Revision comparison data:

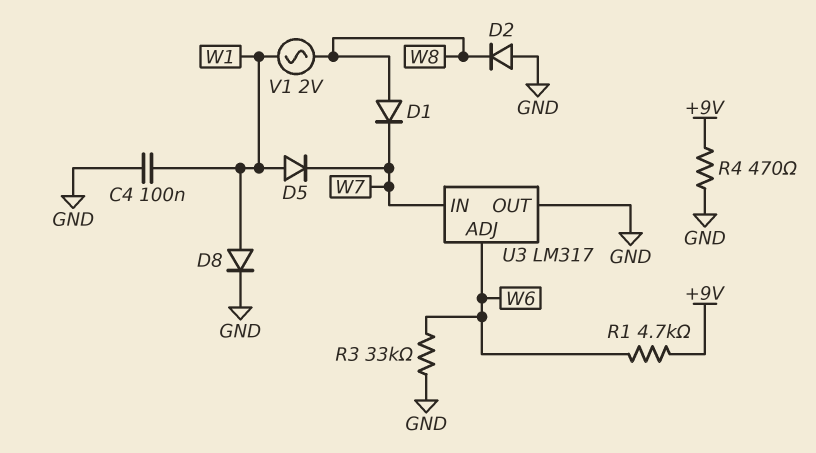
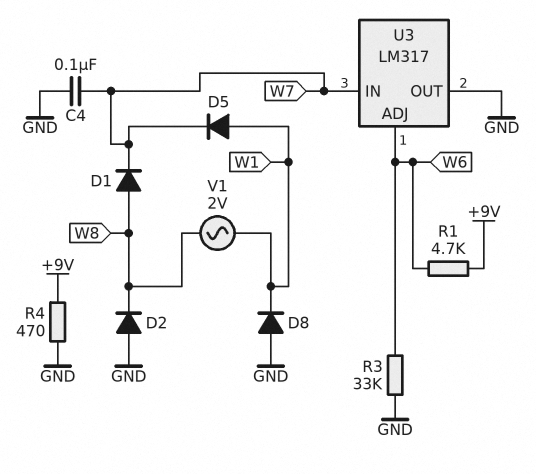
C4: 100nF (GND, W1) -> 100nF (GND, W7)
D8: diode (A W1, K GND) -> diode (A GND, K W1)

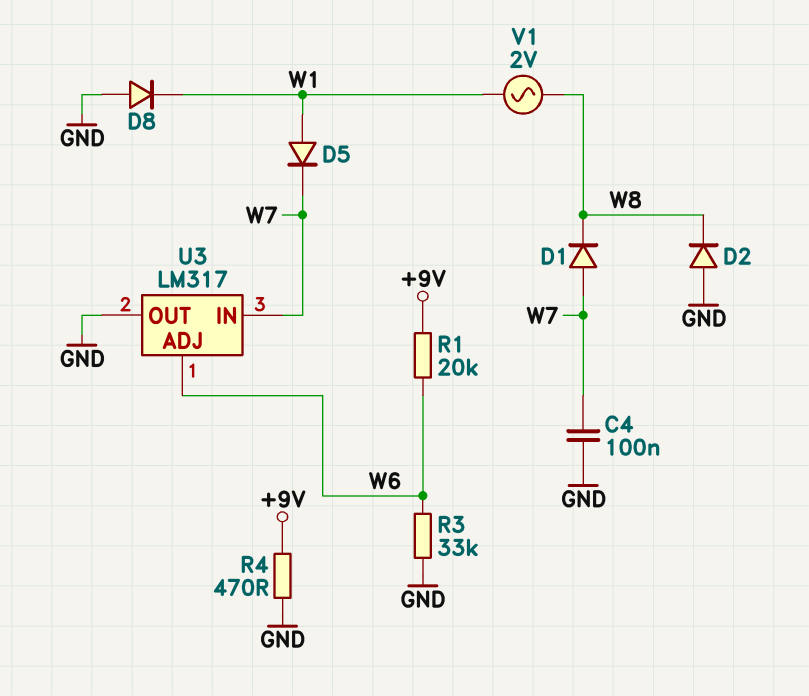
D1: diode (A W8, K W7) -> diode (A W7, K W8)
R1: 4.7k (+9V, W6) -> 20k (+9V, W6)

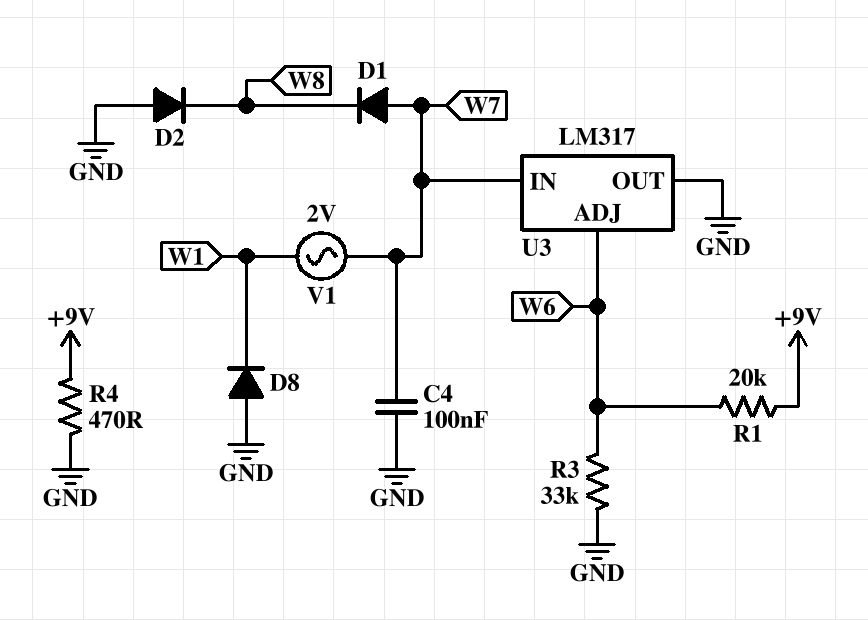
D5: diode (A W1, K W7) -> none
V1: AC 2V (W1, W8) -> AC 2V (W1, W7)

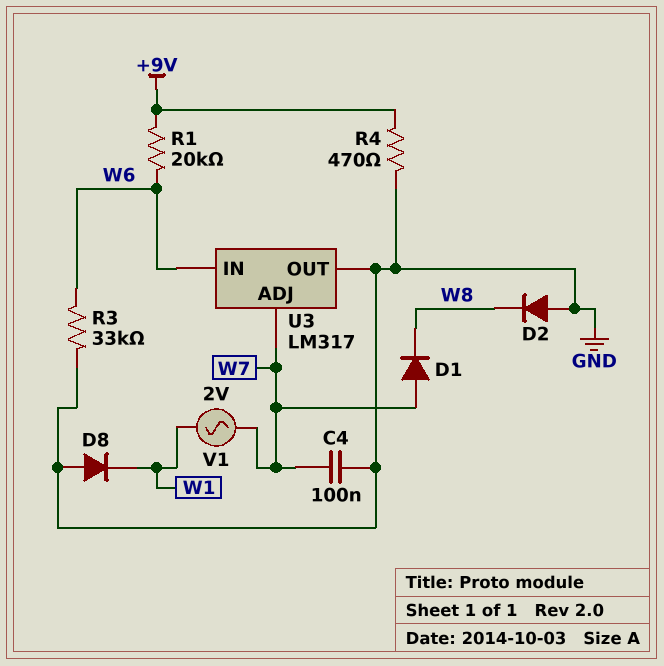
U3 pin ADJ: W6 -> W7
U3 pin IN: W7 -> W6

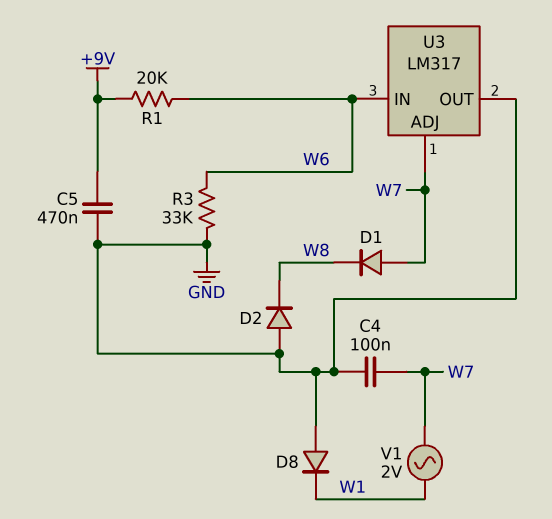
C5: none -> 470nF (+9V, GND)
R4: 470 (+9V, GND) -> none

TASK PROMPT: Leaving the pictures out, write out every entry exactly.

THE ANSWER:
C4: 100nF (GND, W1) -> 100nF (GND, W7)
D8: diode (A W1, K GND) -> diode (A GND, K W1)

D1: diode (A W8, K W7) -> diode (A W7, K W8)
R1: 4.7k (+9V, W6) -> 20k (+9V, W6)

D5: diode (A W1, K W7) -> none
V1: AC 2V (W1, W8) -> AC 2V (W1, W7)

U3 pin ADJ: W6 -> W7
U3 pin IN: W7 -> W6

C5: none -> 470nF (+9V, GND)
R4: 470 (+9V, GND) -> none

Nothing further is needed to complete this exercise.